• What you are asked to do
Each record should be returned exactly as it is written.

• Source information
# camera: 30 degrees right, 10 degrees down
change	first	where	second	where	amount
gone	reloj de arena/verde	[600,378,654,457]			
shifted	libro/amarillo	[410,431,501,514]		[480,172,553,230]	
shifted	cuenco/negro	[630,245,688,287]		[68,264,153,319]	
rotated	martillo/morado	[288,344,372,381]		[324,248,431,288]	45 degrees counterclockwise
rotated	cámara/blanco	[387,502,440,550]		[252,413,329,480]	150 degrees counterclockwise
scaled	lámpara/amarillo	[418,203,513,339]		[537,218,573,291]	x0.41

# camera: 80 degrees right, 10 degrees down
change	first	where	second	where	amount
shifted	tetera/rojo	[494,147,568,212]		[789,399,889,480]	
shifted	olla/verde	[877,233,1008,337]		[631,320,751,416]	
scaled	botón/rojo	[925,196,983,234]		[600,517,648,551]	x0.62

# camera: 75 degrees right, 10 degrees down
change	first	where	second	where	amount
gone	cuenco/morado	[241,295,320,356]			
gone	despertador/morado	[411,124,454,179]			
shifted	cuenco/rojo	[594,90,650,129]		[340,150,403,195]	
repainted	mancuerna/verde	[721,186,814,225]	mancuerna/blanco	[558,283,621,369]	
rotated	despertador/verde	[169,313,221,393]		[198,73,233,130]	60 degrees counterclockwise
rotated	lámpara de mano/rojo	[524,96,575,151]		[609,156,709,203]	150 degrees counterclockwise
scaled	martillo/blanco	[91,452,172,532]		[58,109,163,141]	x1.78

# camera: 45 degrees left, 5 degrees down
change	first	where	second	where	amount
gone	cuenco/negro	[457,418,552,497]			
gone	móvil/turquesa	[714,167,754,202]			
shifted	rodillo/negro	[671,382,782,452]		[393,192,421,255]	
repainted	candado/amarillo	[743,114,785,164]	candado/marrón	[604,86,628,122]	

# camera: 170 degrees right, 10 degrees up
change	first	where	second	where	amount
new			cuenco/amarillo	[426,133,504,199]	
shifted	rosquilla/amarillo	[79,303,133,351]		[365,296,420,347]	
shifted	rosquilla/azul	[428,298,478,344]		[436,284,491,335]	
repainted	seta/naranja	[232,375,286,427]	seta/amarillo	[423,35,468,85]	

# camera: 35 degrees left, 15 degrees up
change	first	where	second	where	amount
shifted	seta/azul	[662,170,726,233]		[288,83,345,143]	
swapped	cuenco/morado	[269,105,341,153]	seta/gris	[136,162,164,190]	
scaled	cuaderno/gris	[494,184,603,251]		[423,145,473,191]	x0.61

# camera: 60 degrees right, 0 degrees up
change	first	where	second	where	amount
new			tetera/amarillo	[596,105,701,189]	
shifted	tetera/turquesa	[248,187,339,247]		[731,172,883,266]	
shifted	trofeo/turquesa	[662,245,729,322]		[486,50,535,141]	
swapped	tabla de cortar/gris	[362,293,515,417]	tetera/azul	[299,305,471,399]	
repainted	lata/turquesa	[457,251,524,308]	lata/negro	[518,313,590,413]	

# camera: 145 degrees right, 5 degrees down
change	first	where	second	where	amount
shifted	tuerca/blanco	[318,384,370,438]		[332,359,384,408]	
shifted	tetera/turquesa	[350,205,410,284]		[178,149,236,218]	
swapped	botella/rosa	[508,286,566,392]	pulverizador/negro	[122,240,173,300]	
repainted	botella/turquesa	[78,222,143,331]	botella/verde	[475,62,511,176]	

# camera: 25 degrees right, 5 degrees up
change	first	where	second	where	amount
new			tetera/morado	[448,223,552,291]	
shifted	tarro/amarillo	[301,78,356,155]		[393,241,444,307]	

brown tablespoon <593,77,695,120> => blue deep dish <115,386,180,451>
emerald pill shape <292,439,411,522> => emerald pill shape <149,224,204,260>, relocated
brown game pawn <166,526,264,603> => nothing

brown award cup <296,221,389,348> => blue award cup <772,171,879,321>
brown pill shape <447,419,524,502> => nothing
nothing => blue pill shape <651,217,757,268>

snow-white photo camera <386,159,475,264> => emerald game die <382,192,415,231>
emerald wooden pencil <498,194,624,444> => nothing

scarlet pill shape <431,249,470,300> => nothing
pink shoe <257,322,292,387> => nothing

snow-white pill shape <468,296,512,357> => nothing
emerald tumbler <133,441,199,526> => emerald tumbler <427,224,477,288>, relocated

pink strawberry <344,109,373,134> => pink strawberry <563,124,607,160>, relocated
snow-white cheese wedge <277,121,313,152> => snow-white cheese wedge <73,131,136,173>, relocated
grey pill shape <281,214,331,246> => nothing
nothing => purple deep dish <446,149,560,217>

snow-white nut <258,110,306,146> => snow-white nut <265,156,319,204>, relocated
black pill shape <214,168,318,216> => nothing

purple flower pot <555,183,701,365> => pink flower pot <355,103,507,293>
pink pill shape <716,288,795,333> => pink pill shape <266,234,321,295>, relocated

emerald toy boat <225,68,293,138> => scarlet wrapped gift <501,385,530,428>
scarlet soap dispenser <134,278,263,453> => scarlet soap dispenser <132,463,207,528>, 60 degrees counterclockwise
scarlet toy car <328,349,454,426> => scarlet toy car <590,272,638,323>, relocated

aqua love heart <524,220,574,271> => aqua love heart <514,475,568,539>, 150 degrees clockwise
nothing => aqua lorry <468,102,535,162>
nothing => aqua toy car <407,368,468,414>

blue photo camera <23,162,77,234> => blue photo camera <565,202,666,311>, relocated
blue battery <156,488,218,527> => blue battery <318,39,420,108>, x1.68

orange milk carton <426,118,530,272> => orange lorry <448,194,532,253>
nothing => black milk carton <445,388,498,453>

• Problem solution
# camera: 30 degrees right, 10 degrees down
change	first	where	second	where	amount
gone	reloj de arena/verde	[600,378,654,457]			
shifted	libro/amarillo	[410,431,501,514]		[480,172,553,230]	
shifted	cuenco/negro	[630,245,688,287]		[68,264,153,319]	
rotated	martillo/morado	[288,344,372,381]		[324,248,431,288]	45 degrees counterclockwise
rotated	cámara/blanco	[387,502,440,550]		[252,413,329,480]	150 degrees counterclockwise
scaled	lámpara/amarillo	[418,203,513,339]		[537,218,573,291]	x0.41

# camera: 80 degrees right, 10 degrees down
change	first	where	second	where	amount
shifted	tetera/rojo	[494,147,568,212]		[789,399,889,480]	
shifted	olla/verde	[877,233,1008,337]		[631,320,751,416]	
scaled	botón/rojo	[925,196,983,234]		[600,517,648,551]	x0.62

# camera: 75 degrees right, 10 degrees down
change	first	where	second	where	amount
gone	cuenco/morado	[241,295,320,356]			
gone	despertador/morado	[411,124,454,179]			
shifted	cuenco/rojo	[594,90,650,129]		[340,150,403,195]	
repainted	mancuerna/verde	[721,186,814,225]	mancuerna/blanco	[558,283,621,369]	
rotated	despertador/verde	[169,313,221,393]		[198,73,233,130]	60 degrees counterclockwise
rotated	lámpara de mano/rojo	[524,96,575,151]		[609,156,709,203]	150 degrees counterclockwise
scaled	martillo/blanco	[91,452,172,532]		[58,109,163,141]	x1.78

# camera: 45 degrees left, 5 degrees down
change	first	where	second	where	amount
gone	cuenco/negro	[457,418,552,497]			
gone	móvil/turquesa	[714,167,754,202]			
shifted	rodillo/negro	[671,382,782,452]		[393,192,421,255]	
repainted	candado/amarillo	[743,114,785,164]	candado/marrón	[604,86,628,122]	

# camera: 170 degrees right, 10 degrees up
change	first	where	second	where	amount
new			cuenco/amarillo	[426,133,504,199]	
shifted	rosquilla/amarillo	[79,303,133,351]		[365,296,420,347]	
shifted	rosquilla/azul	[428,298,478,344]		[436,284,491,335]	
repainted	seta/naranja	[232,375,286,427]	seta/amarillo	[423,35,468,85]	

# camera: 35 degrees left, 15 degrees up
change	first	where	second	where	amount
shifted	seta/azul	[662,170,726,233]		[288,83,345,143]	
swapped	cuenco/morado	[269,105,341,153]	seta/gris	[136,162,164,190]	
scaled	cuaderno/gris	[494,184,603,251]		[423,145,473,191]	x0.61

# camera: 60 degrees right, 0 degrees up
change	first	where	second	where	amount
new			tetera/amarillo	[596,105,701,189]	
shifted	tetera/turquesa	[248,187,339,247]		[731,172,883,266]	
shifted	trofeo/turquesa	[662,245,729,322]		[486,50,535,141]	
swapped	tabla de cortar/gris	[362,293,515,417]	tetera/azul	[299,305,471,399]	
repainted	lata/turquesa	[457,251,524,308]	lata/negro	[518,313,590,413]	

# camera: 145 degrees right, 5 degrees down
change	first	where	second	where	amount
shifted	tuerca/blanco	[318,384,370,438]		[332,359,384,408]	
shifted	tetera/turquesa	[350,205,410,284]		[178,149,236,218]	
swapped	botella/rosa	[508,286,566,392]	pulverizador/negro	[122,240,173,300]	
repainted	botella/turquesa	[78,222,143,331]	botella/verde	[475,62,511,176]	

# camera: 25 degrees right, 5 degrees up
change	first	where	second	where	amount
new			tetera/morado	[448,223,552,291]	
shifted	tarro/amarillo	[301,78,356,155]		[393,241,444,307]	

brown tablespoon <593,77,695,120> => blue deep dish <115,386,180,451>
emerald pill shape <292,439,411,522> => emerald pill shape <149,224,204,260>, relocated
brown game pawn <166,526,264,603> => nothing

brown award cup <296,221,389,348> => blue award cup <772,171,879,321>
brown pill shape <447,419,524,502> => nothing
nothing => blue pill shape <651,217,757,268>

snow-white photo camera <386,159,475,264> => emerald game die <382,192,415,231>
emerald wooden pencil <498,194,624,444> => nothing

scarlet pill shape <431,249,470,300> => nothing
pink shoe <257,322,292,387> => nothing

snow-white pill shape <468,296,512,357> => nothing
emerald tumbler <133,441,199,526> => emerald tumbler <427,224,477,288>, relocated

pink strawberry <344,109,373,134> => pink strawberry <563,124,607,160>, relocated
snow-white cheese wedge <277,121,313,152> => snow-white cheese wedge <73,131,136,173>, relocated
grey pill shape <281,214,331,246> => nothing
nothing => purple deep dish <446,149,560,217>

snow-white nut <258,110,306,146> => snow-white nut <265,156,319,204>, relocated
black pill shape <214,168,318,216> => nothing

purple flower pot <555,183,701,365> => pink flower pot <355,103,507,293>
pink pill shape <716,288,795,333> => pink pill shape <266,234,321,295>, relocated

emerald toy boat <225,68,293,138> => scarlet wrapped gift <501,385,530,428>
scarlet soap dispenser <134,278,263,453> => scarlet soap dispenser <132,463,207,528>, 60 degrees counterclockwise
scarlet toy car <328,349,454,426> => scarlet toy car <590,272,638,323>, relocated

aqua love heart <524,220,574,271> => aqua love heart <514,475,568,539>, 150 degrees clockwise
nothing => aqua lorry <468,102,535,162>
nothing => aqua toy car <407,368,468,414>

blue photo camera <23,162,77,234> => blue photo camera <565,202,666,311>, relocated
blue battery <156,488,218,527> => blue battery <318,39,420,108>, x1.68

orange milk carton <426,118,530,272> => orange lorry <448,194,532,253>
nothing => black milk carton <445,388,498,453>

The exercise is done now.